(Dataset records)
Segment Open
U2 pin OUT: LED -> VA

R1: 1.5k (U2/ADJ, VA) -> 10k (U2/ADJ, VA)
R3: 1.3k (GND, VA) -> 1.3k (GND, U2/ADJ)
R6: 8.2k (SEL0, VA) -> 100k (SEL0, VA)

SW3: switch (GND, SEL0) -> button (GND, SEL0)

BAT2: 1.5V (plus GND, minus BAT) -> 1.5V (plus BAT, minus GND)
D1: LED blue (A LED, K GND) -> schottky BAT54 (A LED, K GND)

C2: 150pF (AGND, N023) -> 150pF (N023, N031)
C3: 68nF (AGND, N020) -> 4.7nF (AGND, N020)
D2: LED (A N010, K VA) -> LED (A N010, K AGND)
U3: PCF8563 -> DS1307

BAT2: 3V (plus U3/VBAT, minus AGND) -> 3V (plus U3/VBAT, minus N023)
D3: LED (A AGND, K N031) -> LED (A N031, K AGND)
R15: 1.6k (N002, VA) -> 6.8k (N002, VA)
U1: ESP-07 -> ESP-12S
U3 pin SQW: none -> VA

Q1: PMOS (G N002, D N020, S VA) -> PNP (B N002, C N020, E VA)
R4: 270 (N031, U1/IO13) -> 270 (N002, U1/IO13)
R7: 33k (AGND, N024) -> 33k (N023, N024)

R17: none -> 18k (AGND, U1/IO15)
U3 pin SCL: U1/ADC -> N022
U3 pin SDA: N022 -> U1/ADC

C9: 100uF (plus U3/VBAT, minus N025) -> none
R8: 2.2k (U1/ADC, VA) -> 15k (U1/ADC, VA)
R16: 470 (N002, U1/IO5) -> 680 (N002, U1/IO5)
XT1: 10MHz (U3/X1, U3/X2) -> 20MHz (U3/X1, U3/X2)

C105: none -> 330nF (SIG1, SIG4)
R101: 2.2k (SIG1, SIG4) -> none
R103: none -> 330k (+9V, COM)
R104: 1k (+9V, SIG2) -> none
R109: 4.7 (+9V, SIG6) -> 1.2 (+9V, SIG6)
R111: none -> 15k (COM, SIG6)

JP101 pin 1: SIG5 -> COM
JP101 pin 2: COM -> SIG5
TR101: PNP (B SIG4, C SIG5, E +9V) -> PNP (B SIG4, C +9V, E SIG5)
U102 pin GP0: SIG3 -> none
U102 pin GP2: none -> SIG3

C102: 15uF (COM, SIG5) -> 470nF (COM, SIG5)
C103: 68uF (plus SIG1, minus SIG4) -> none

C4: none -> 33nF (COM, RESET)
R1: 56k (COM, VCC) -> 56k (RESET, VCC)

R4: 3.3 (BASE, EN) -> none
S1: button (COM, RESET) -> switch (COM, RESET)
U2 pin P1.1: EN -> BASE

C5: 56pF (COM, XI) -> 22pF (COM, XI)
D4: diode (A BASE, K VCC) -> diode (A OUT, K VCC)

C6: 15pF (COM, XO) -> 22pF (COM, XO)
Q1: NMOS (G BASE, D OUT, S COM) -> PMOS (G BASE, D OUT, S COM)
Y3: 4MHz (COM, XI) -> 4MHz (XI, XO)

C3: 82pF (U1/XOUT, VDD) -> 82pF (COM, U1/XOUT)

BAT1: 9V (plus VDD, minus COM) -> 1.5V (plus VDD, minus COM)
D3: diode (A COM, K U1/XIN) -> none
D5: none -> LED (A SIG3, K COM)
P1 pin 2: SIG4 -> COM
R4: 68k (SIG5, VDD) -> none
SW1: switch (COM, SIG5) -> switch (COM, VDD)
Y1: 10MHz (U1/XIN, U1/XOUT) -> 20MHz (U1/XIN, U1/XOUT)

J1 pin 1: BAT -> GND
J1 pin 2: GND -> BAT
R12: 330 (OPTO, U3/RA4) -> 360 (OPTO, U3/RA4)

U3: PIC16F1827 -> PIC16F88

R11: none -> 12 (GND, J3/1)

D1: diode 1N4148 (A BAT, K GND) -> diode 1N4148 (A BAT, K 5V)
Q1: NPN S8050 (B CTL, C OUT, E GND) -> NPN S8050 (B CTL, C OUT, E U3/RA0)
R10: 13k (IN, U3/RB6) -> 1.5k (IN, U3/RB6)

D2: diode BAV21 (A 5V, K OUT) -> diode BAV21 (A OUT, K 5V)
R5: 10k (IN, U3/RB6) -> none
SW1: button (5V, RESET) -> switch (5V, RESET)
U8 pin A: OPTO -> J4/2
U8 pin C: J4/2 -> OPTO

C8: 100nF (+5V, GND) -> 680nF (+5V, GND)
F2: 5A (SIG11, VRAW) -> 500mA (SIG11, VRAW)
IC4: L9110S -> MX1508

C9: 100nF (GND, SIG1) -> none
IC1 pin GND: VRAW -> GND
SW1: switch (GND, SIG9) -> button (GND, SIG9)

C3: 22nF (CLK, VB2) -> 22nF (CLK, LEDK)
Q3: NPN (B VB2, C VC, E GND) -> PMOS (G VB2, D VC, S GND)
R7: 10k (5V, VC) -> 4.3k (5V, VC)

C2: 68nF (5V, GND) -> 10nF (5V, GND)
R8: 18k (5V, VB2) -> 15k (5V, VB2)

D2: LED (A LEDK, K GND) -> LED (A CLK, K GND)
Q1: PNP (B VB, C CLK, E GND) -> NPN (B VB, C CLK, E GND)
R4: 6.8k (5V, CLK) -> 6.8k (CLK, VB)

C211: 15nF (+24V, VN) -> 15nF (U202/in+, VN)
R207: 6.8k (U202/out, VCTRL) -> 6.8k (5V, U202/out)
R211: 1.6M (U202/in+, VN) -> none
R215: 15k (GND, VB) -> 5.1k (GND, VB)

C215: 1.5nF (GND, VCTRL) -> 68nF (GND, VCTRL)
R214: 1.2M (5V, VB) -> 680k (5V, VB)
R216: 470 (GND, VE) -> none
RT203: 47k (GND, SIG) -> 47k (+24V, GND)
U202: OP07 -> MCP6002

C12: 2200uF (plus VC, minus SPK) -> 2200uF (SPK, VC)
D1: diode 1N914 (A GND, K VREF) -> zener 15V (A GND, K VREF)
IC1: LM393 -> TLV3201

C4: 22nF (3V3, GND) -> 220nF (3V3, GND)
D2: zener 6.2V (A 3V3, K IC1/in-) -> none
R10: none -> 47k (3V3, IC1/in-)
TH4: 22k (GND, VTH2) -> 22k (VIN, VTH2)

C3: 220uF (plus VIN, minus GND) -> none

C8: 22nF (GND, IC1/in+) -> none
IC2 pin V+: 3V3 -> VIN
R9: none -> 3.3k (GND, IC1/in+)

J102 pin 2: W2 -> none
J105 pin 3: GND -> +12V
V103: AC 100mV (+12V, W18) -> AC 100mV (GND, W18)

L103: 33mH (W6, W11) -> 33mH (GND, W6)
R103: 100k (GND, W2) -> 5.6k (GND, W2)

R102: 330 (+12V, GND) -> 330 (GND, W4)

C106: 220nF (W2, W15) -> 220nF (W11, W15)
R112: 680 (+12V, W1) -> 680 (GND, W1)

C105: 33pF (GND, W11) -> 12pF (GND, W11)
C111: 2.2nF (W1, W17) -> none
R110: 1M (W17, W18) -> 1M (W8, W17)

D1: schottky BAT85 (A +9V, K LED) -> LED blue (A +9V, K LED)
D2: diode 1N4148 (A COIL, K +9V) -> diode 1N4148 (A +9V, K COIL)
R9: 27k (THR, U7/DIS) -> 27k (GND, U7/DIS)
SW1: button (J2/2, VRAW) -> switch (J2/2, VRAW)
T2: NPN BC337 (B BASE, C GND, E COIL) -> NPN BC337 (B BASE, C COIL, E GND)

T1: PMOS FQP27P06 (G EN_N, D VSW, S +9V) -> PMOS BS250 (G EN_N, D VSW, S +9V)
Segment Closed
• Work required
Lines after the one containing "JP101 pin 2: COM -> SIG5" are not wanted; repeat exactly each line above from the first up to and including it.

• Task answer
U2 pin OUT: LED -> VA

R1: 1.5k (U2/ADJ, VA) -> 10k (U2/ADJ, VA)
R3: 1.3k (GND, VA) -> 1.3k (GND, U2/ADJ)
R6: 8.2k (SEL0, VA) -> 100k (SEL0, VA)

SW3: switch (GND, SEL0) -> button (GND, SEL0)

BAT2: 1.5V (plus GND, minus BAT) -> 1.5V (plus BAT, minus GND)
D1: LED blue (A LED, K GND) -> schottky BAT54 (A LED, K GND)

C2: 150pF (AGND, N023) -> 150pF (N023, N031)
C3: 68nF (AGND, N020) -> 4.7nF (AGND, N020)
D2: LED (A N010, K VA) -> LED (A N010, K AGND)
U3: PCF8563 -> DS1307

BAT2: 3V (plus U3/VBAT, minus AGND) -> 3V (plus U3/VBAT, minus N023)
D3: LED (A AGND, K N031) -> LED (A N031, K AGND)
R15: 1.6k (N002, VA) -> 6.8k (N002, VA)
U1: ESP-07 -> ESP-12S
U3 pin SQW: none -> VA

Q1: PMOS (G N002, D N020, S VA) -> PNP (B N002, C N020, E VA)
R4: 270 (N031, U1/IO13) -> 270 (N002, U1/IO13)
R7: 33k (AGND, N024) -> 33k (N023, N024)

R17: none -> 18k (AGND, U1/IO15)
U3 pin SCL: U1/ADC -> N022
U3 pin SDA: N022 -> U1/ADC

C9: 100uF (plus U3/VBAT, minus N025) -> none
R8: 2.2k (U1/ADC, VA) -> 15k (U1/ADC, VA)
R16: 470 (N002, U1/IO5) -> 680 (N002, U1/IO5)
XT1: 10MHz (U3/X1, U3/X2) -> 20MHz (U3/X1, U3/X2)

C105: none -> 330nF (SIG1, SIG4)
R101: 2.2k (SIG1, SIG4) -> none
R103: none -> 330k (+9V, COM)
R104: 1k (+9V, SIG2) -> none
R109: 4.7 (+9V, SIG6) -> 1.2 (+9V, SIG6)
R111: none -> 15k (COM, SIG6)

JP101 pin 1: SIG5 -> COM
JP101 pin 2: COM -> SIG5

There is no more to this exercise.